*To do*: Every line from the one with "LCD2 pin SDA: 5 -> 2" through the last line below should be repeated exactly; pictures stay out of the copy.

___ Task data ___

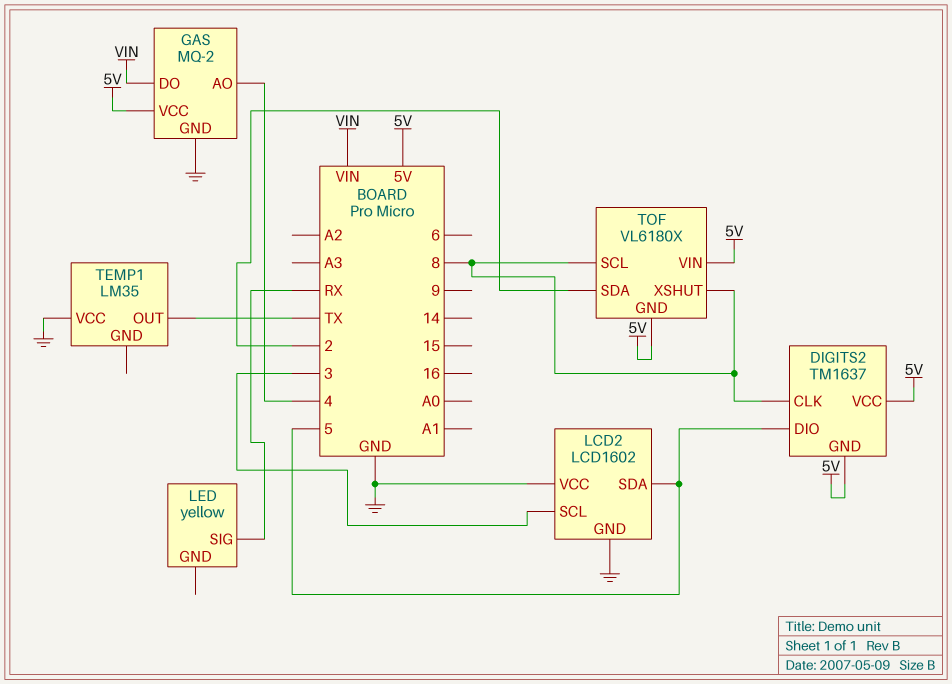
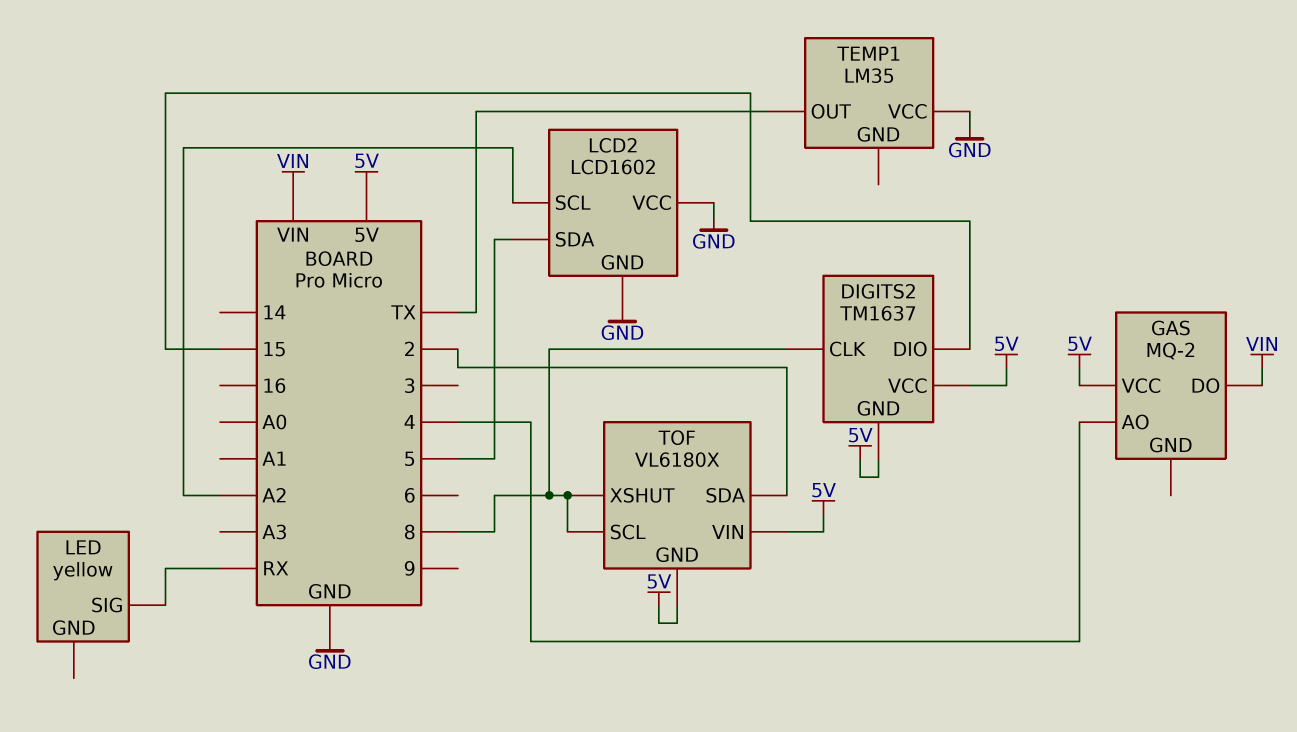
DIGITS2 pin DIO: 5 -> 15
GAS pin GND: GND -> none
LCD2 pin SCL: 3 -> A2

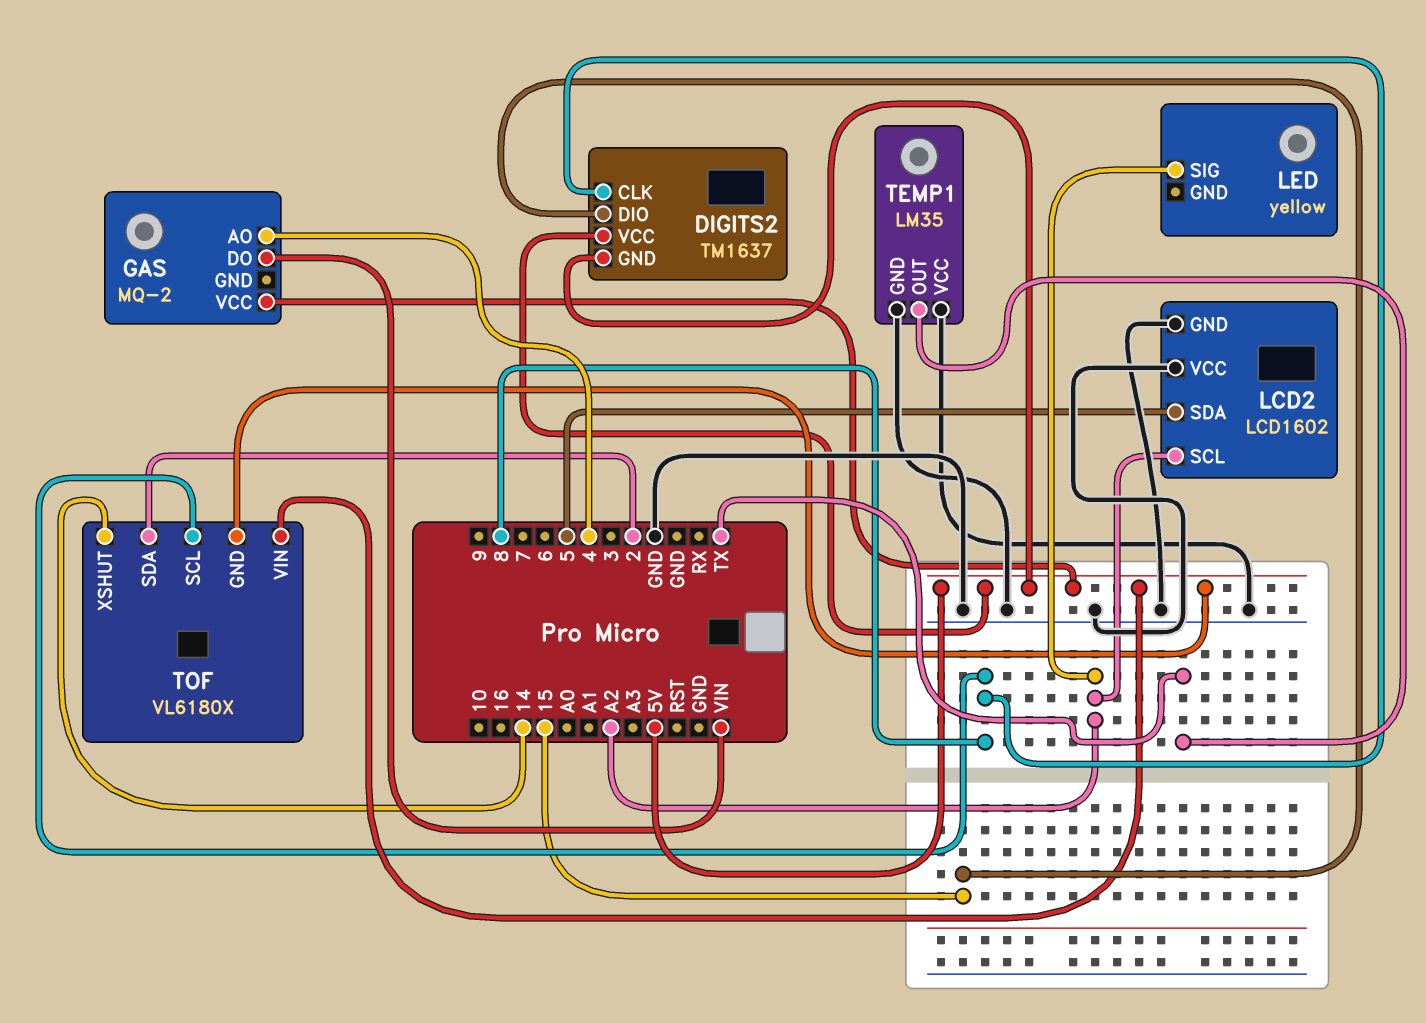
LED pin SIG: RX -> A2
TEMP1 pin GND: none -> GND
TOF pin XSHUT: 8 -> 14

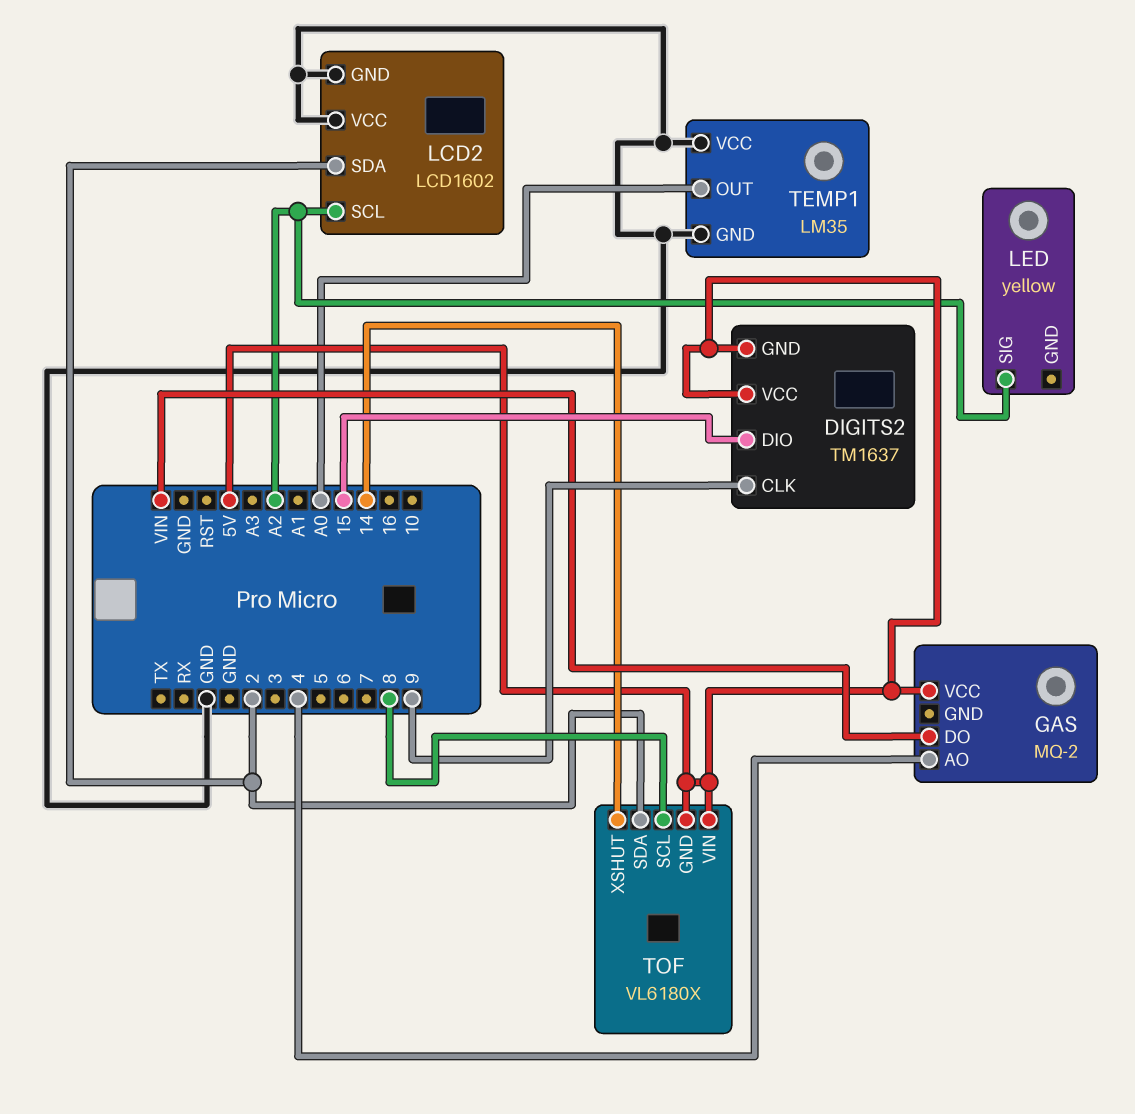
DIGITS2 pin CLK: 8 -> 9
LCD2 pin SDA: 5 -> 2
TEMP1 pin OUT: TX -> A0

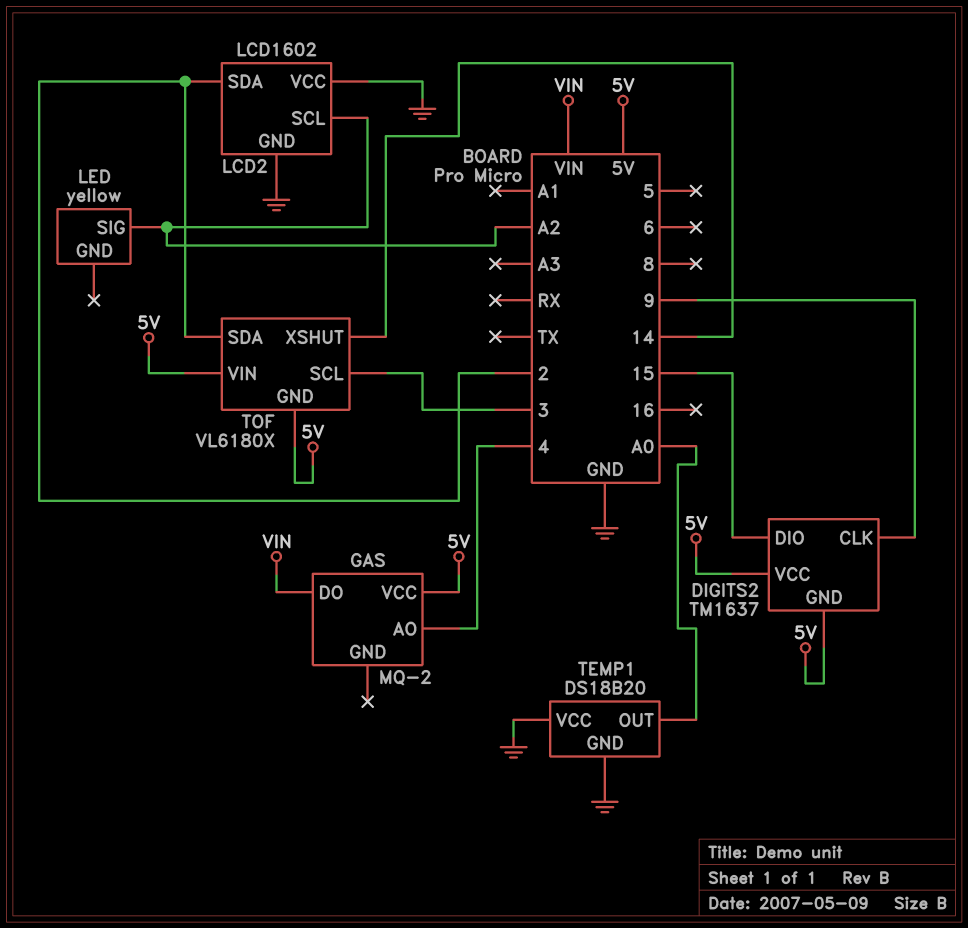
TEMP1: LM35 -> DS18B20
TOF pin SCL: 8 -> 3

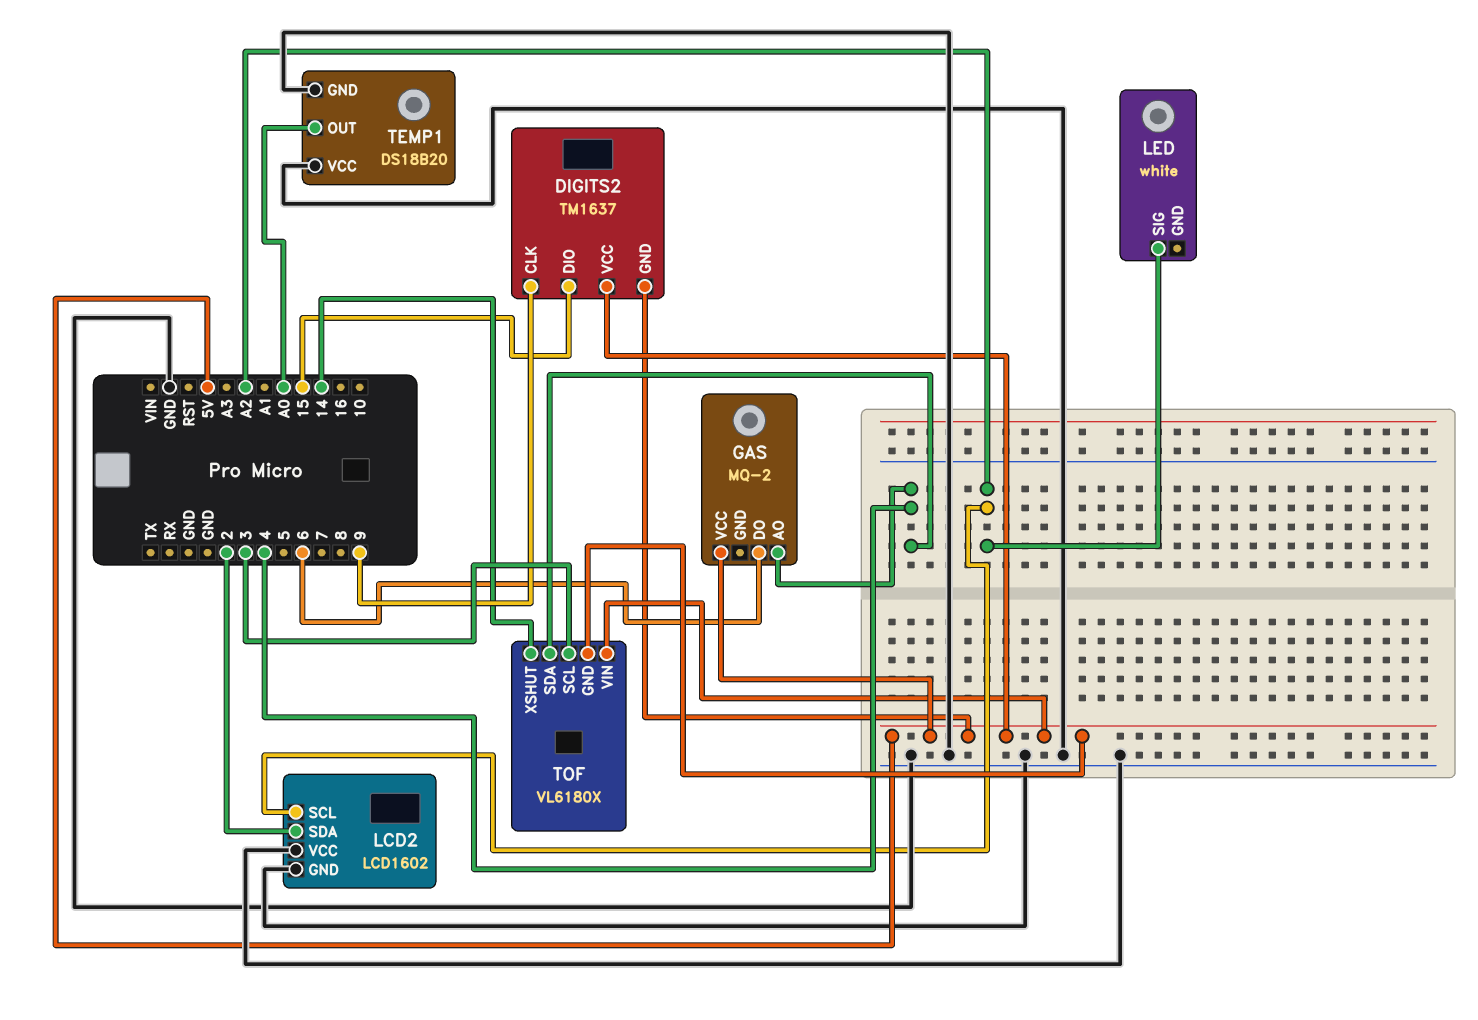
GAS pin DO: VIN -> 6
LED: yellow -> white
TOF pin SDA: 2 -> 4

___

*Answer below*:
LCD2 pin SDA: 5 -> 2
TEMP1 pin OUT: TX -> A0

TEMP1: LM35 -> DS18B20
TOF pin SCL: 8 -> 3

GAS pin DO: VIN -> 6
LED: yellow -> white
TOF pin SDA: 2 -> 4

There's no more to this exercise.